Take from the data every line in which the word "glass" is found.

____

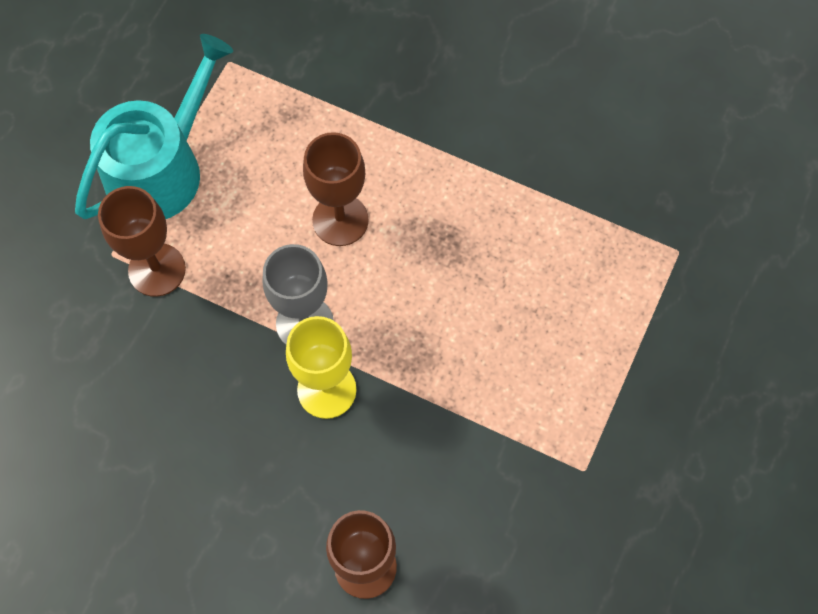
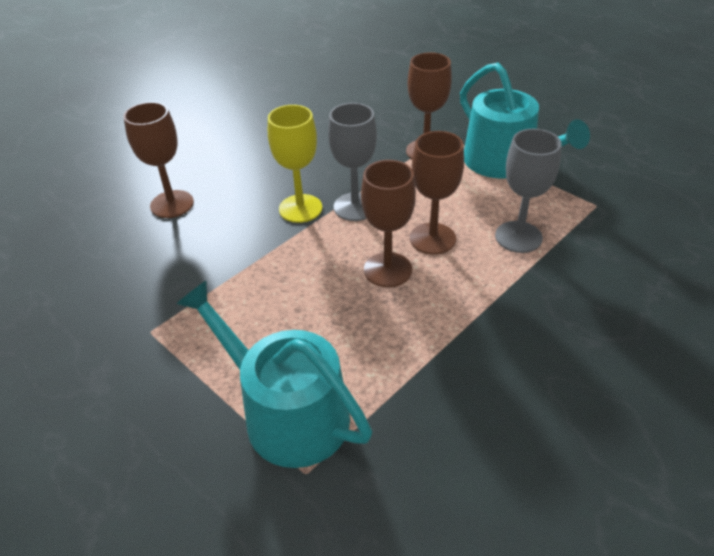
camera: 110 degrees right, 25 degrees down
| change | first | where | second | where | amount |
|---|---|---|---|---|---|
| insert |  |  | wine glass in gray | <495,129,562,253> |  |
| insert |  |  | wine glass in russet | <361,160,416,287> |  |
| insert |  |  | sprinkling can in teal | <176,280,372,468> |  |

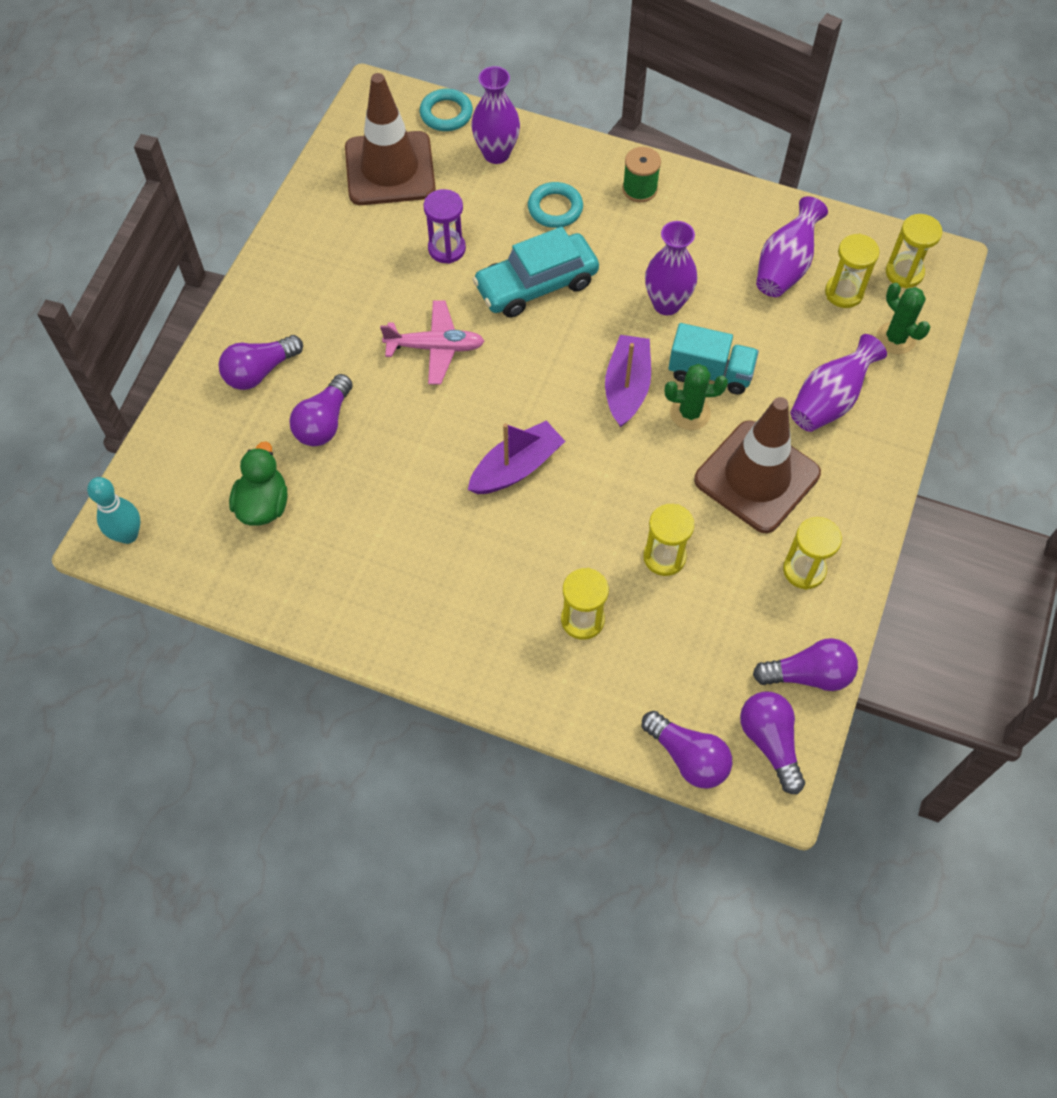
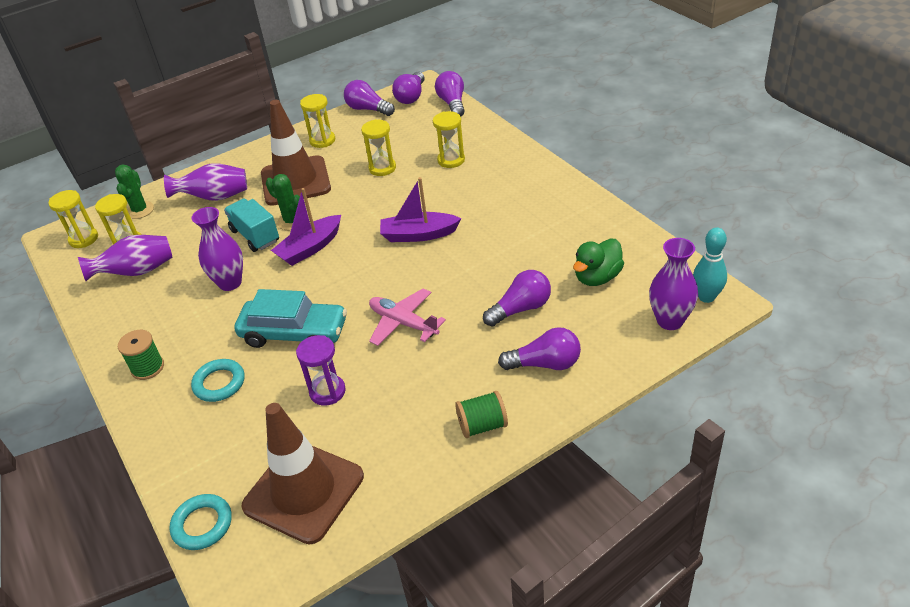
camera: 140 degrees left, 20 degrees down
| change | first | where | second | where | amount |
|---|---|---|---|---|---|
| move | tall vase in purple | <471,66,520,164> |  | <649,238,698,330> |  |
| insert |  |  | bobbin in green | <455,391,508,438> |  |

____

■ **Response to this task**
| insert |  |  | wine glass in gray | <495,129,562,253> |  |
| insert |  |  | wine glass in russet | <361,160,416,287> |  |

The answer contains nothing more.